Required action:
Only the lines from the one with "LIGHT pin OUT: D2 -> D8" through the last line of the material below belong in the answer, copied exactly and without pictures.
┌─ Data listing
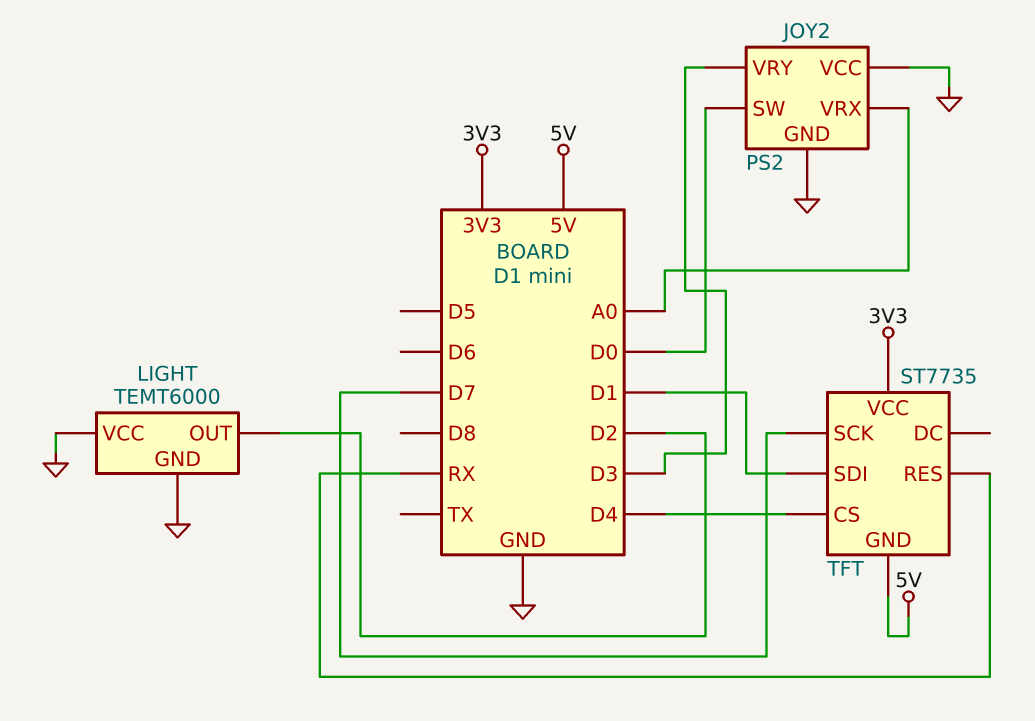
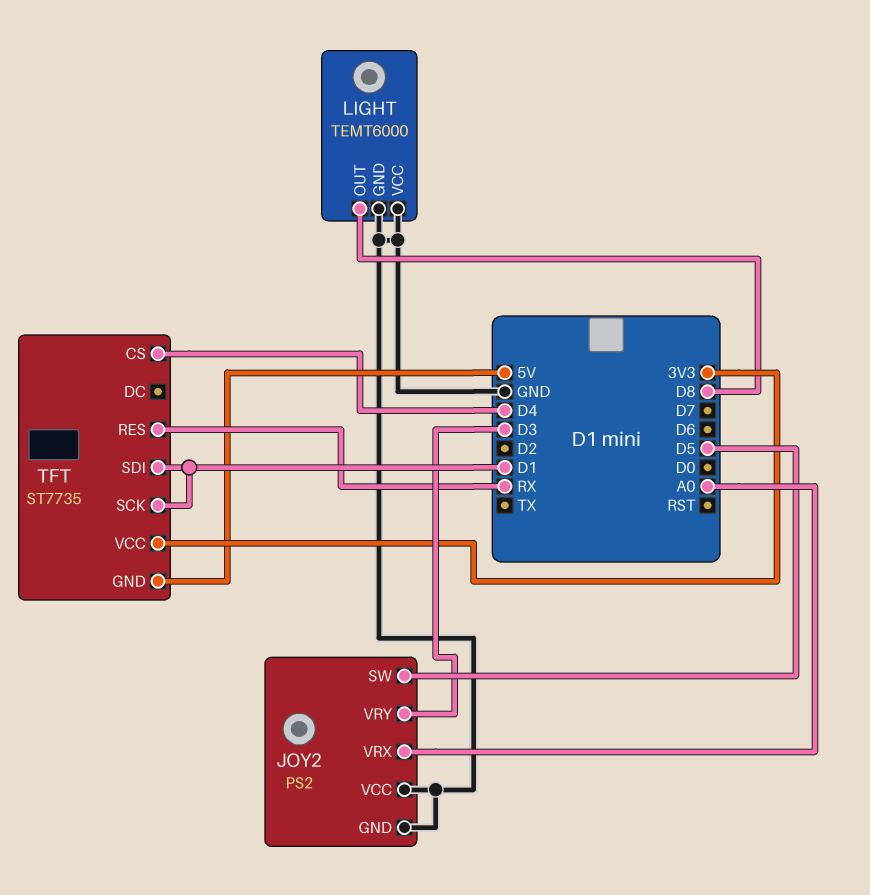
JOY2 pin SW: D0 -> D5
LIGHT pin OUT: D2 -> D8
TFT pin SCK: D7 -> D1

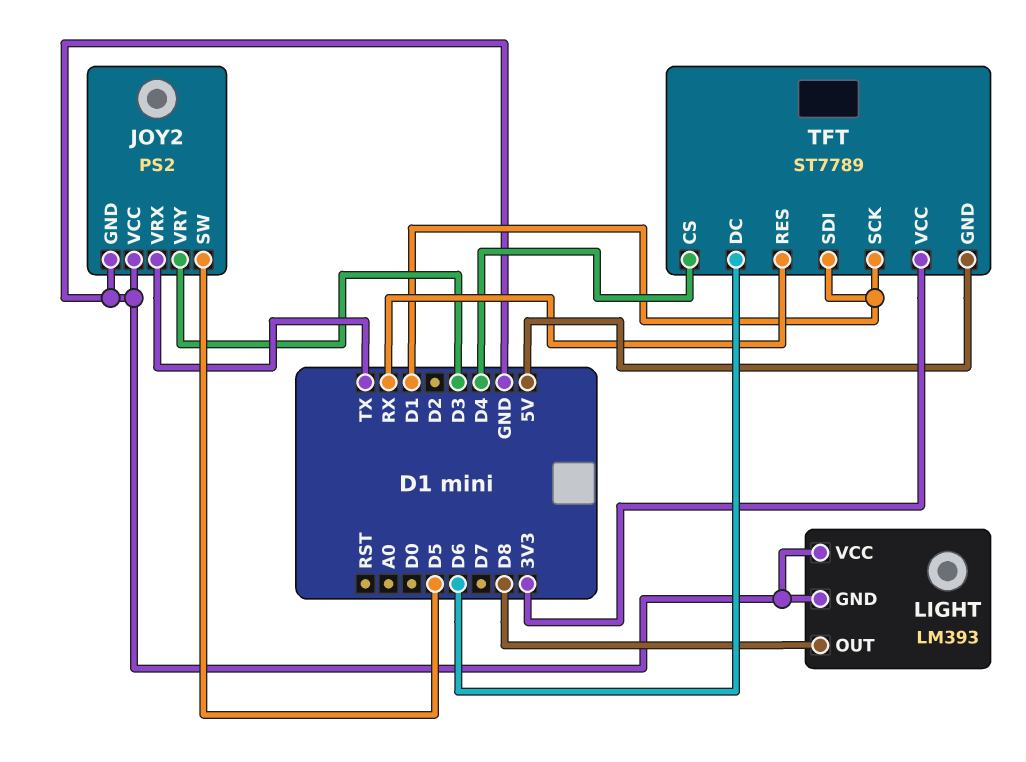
JOY2 pin VRX: A0 -> TX
LIGHT: TEMT6000 -> LM393
TFT: ST7735 -> ST7789
TFT pin DC: none -> D6

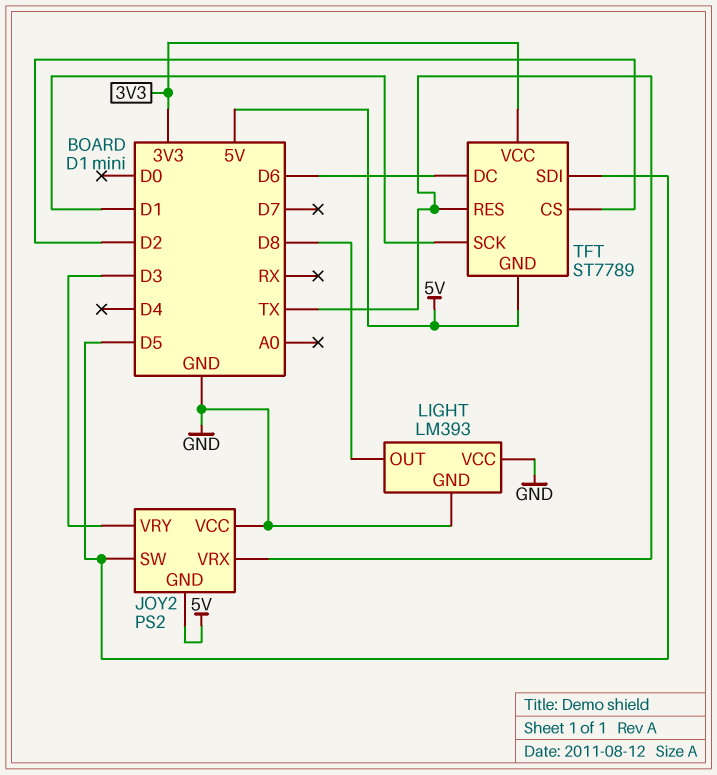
JOY2 pin GND: GND -> 5V
TFT pin CS: D4 -> D2
TFT pin RES: RX -> TX
TFT pin SDI: D1 -> D5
└─
Your solution:
LIGHT pin OUT: D2 -> D8
TFT pin SCK: D7 -> D1

JOY2 pin VRX: A0 -> TX
LIGHT: TEMT6000 -> LM393
TFT: ST7735 -> ST7789
TFT pin DC: none -> D6

JOY2 pin GND: GND -> 5V
TFT pin CS: D4 -> D2
TFT pin RES: RX -> TX
TFT pin SDI: D1 -> D5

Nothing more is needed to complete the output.